====== Exercise inputs
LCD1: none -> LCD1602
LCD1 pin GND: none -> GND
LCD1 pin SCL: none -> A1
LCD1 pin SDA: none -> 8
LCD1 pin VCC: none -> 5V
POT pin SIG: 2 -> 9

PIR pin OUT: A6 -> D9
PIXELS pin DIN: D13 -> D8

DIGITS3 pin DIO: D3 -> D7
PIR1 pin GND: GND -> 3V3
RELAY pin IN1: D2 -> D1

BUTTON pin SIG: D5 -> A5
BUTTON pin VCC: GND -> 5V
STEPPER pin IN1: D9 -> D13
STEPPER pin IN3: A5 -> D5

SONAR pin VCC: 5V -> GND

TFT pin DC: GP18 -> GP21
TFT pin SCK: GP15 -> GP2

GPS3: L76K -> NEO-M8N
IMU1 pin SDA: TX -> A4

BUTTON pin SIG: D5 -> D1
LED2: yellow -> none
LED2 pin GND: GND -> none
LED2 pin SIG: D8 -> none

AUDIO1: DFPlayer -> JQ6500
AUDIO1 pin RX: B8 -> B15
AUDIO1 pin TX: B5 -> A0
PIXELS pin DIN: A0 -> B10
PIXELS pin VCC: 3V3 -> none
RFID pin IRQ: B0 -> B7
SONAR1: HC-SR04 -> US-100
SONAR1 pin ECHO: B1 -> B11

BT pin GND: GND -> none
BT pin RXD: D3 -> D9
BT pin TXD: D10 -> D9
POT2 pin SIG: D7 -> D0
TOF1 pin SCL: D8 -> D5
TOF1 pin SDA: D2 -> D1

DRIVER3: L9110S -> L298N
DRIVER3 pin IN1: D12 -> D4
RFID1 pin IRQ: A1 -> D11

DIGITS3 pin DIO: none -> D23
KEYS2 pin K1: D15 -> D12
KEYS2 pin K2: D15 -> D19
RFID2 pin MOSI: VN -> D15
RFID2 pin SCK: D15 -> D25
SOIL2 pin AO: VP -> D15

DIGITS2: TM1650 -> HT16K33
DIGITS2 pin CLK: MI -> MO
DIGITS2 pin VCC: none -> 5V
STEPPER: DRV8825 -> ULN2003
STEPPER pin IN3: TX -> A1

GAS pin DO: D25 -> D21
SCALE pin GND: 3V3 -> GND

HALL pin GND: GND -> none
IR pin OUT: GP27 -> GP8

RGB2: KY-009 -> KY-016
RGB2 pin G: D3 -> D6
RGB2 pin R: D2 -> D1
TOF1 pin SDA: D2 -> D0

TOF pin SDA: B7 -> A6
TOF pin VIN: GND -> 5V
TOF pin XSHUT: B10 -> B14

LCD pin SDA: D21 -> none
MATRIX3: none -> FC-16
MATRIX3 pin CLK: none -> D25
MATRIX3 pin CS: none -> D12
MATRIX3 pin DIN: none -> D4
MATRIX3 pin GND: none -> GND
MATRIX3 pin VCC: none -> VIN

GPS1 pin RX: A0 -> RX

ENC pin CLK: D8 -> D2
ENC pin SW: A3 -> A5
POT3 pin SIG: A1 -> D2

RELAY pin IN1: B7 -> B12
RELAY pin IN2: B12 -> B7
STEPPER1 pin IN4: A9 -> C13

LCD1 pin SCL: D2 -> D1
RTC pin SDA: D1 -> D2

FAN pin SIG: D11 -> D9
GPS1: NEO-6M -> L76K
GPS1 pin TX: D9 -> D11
============
Quote in full each line from the top of the records above through the line with "SONAR pin VCC: 5V -> GND"; stop after that line.

Response below
LCD1: none -> LCD1602
LCD1 pin GND: none -> GND
LCD1 pin SCL: none -> A1
LCD1 pin SDA: none -> 8
LCD1 pin VCC: none -> 5V
POT pin SIG: 2 -> 9

PIR pin OUT: A6 -> D9
PIXELS pin DIN: D13 -> D8

DIGITS3 pin DIO: D3 -> D7
PIR1 pin GND: GND -> 3V3
RELAY pin IN1: D2 -> D1

BUTTON pin SIG: D5 -> A5
BUTTON pin VCC: GND -> 5V
STEPPER pin IN1: D9 -> D13
STEPPER pin IN3: A5 -> D5

SONAR pin VCC: 5V -> GND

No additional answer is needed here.